What this task involves: From the material below, reproduce exactly the stretch of lines that begins with the line holding "[375, 299, 446, 330]" and ends with the line holding "[501, 190, 562, 239]", skipping the pictures.

***** Data for review *****

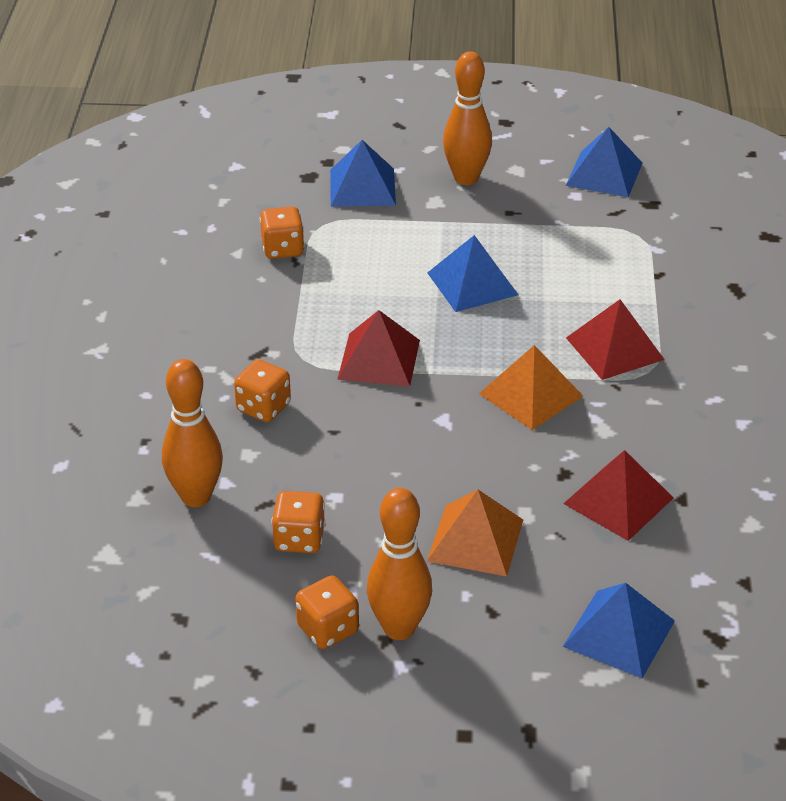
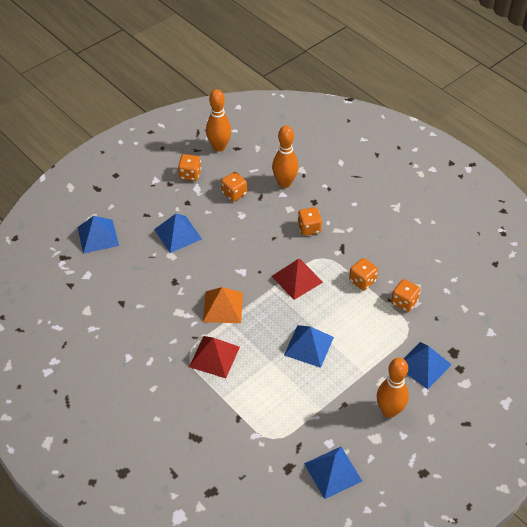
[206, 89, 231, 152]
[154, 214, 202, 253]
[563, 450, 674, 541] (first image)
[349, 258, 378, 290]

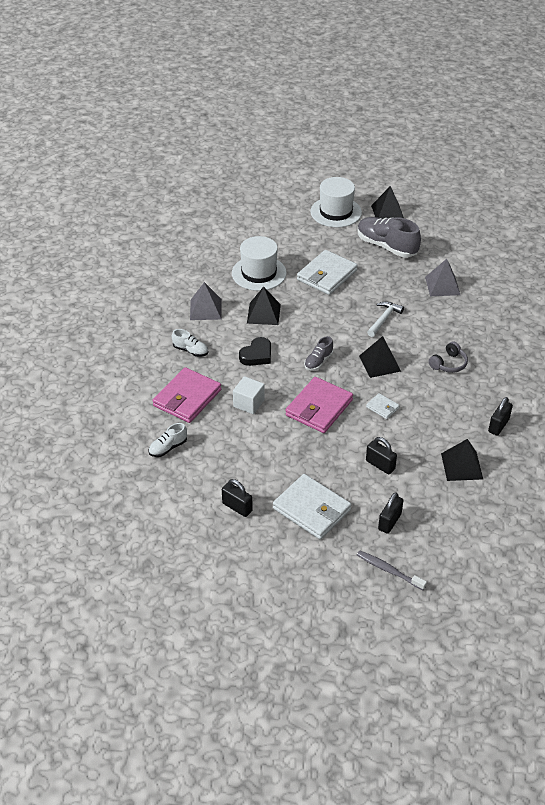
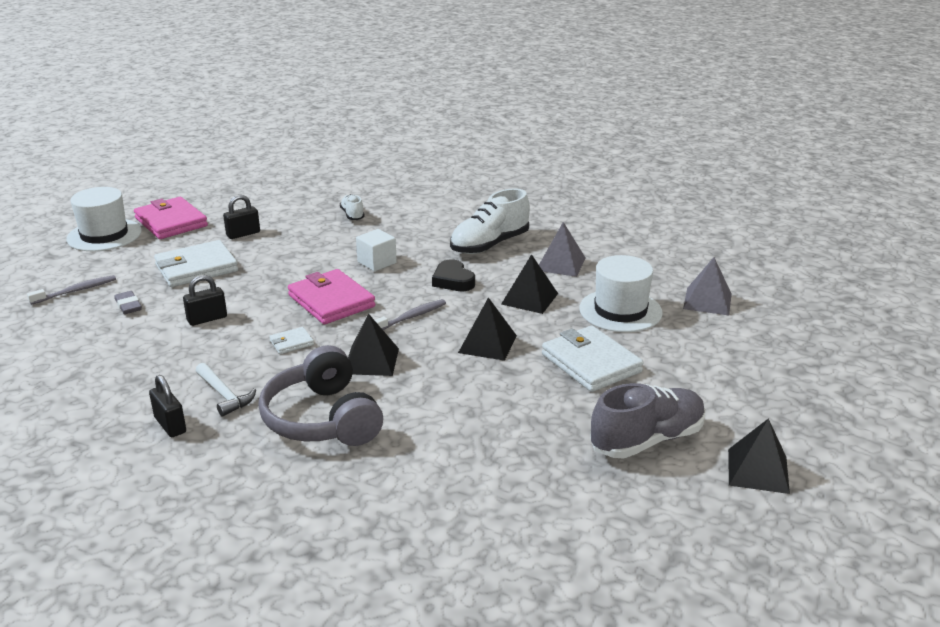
[134, 197, 208, 239]
[450, 188, 530, 254]
[375, 299, 446, 330]
[66, 187, 142, 251]
[196, 363, 256, 417]
[114, 291, 142, 314]
[683, 257, 732, 315]
[258, 345, 383, 446]
[458, 297, 517, 361]

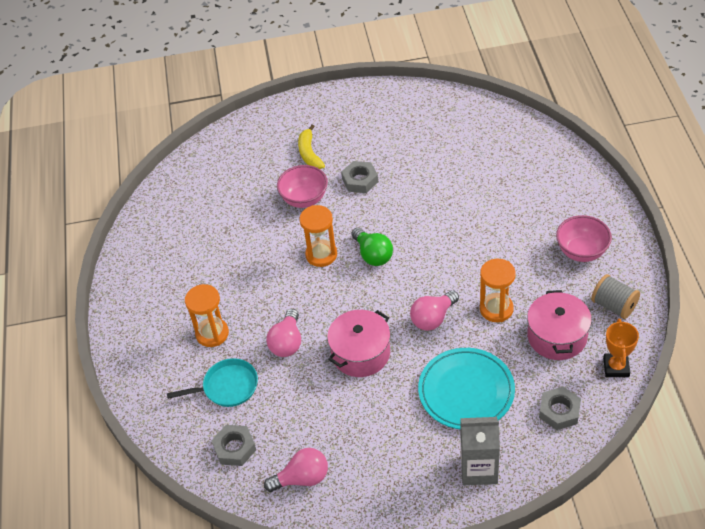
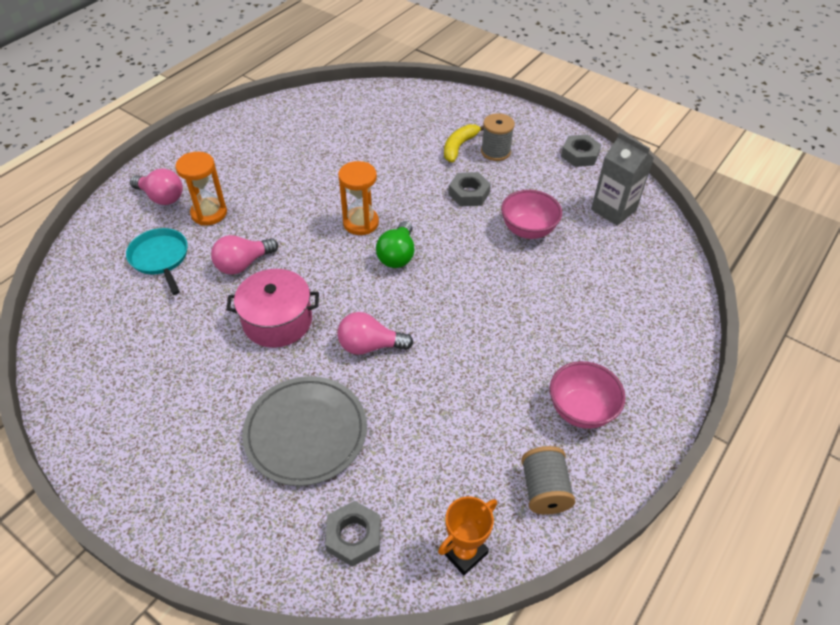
[126, 228, 188, 295]
[561, 135, 602, 167]
[130, 168, 183, 205]
[501, 190, 562, 239]
[242, 376, 367, 486]
[591, 132, 654, 226]
[480, 259, 516, 322] (first image)
[527, 290, 592, 360] (first image)
[481, 113, 515, 161]

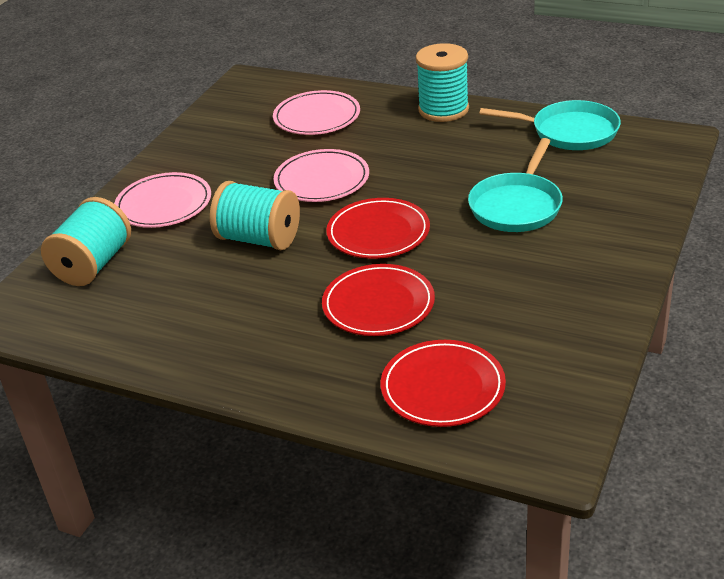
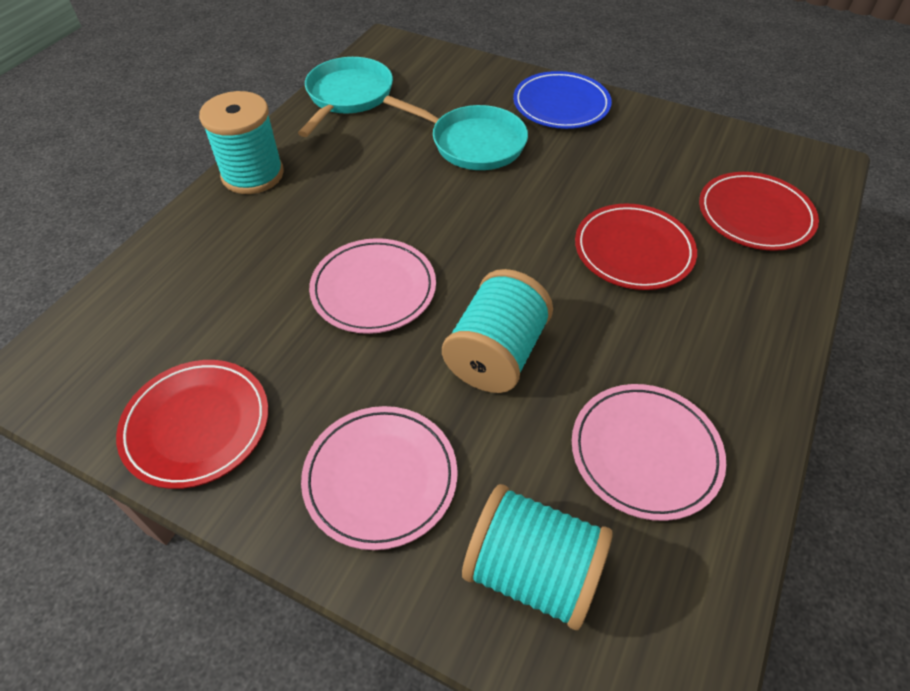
[572, 384, 726, 521]
[116, 360, 268, 489]
[513, 71, 612, 129]

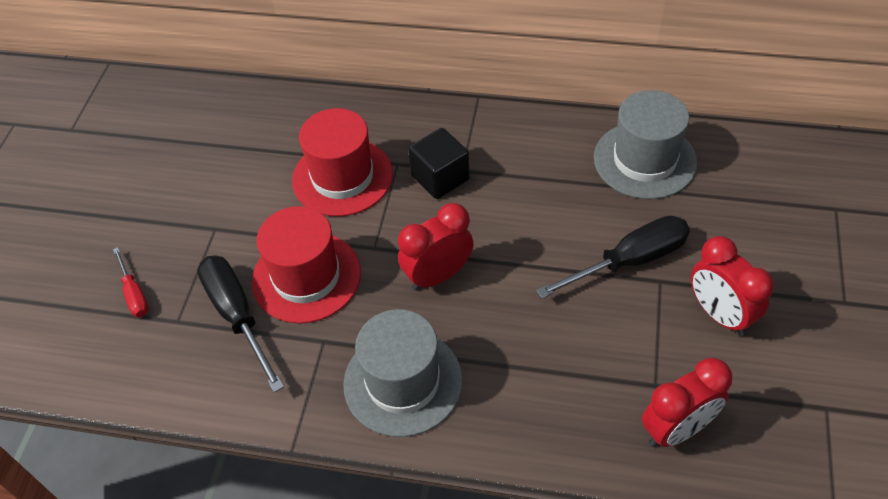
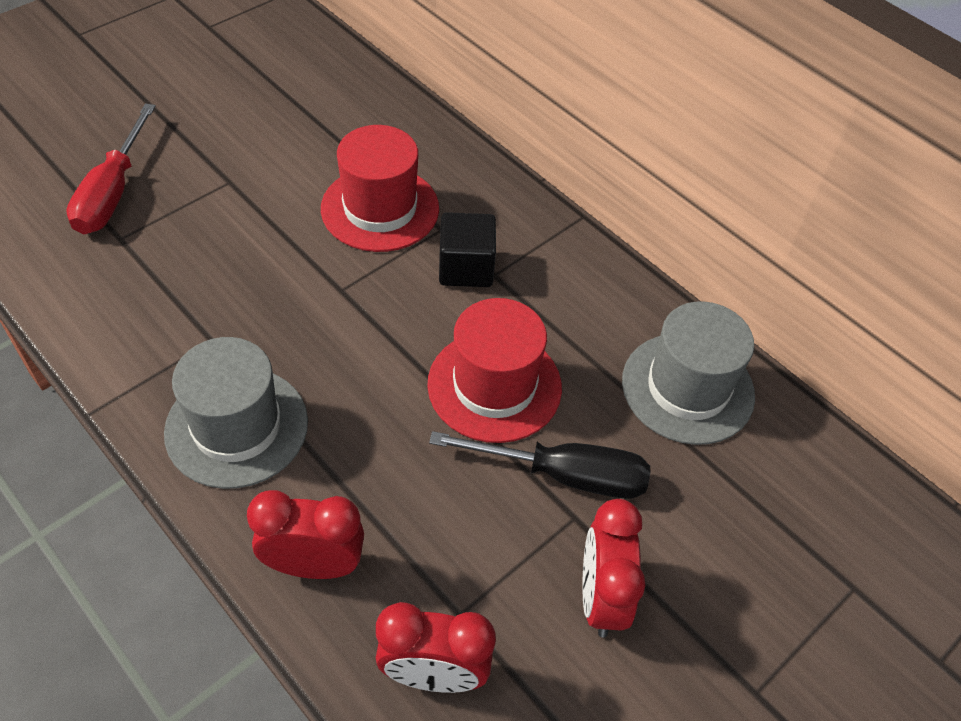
[66, 103, 156, 234]
[197, 256, 284, 393] (first image)
[427, 298, 562, 443]
[247, 490, 364, 579]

*****

Expected answer:
[375, 299, 446, 330]
[66, 187, 142, 251]
[196, 363, 256, 417]
[114, 291, 142, 314]
[683, 257, 732, 315]
[258, 345, 383, 446]
[458, 297, 517, 361]

[126, 228, 188, 295]
[561, 135, 602, 167]
[130, 168, 183, 205]
[501, 190, 562, 239]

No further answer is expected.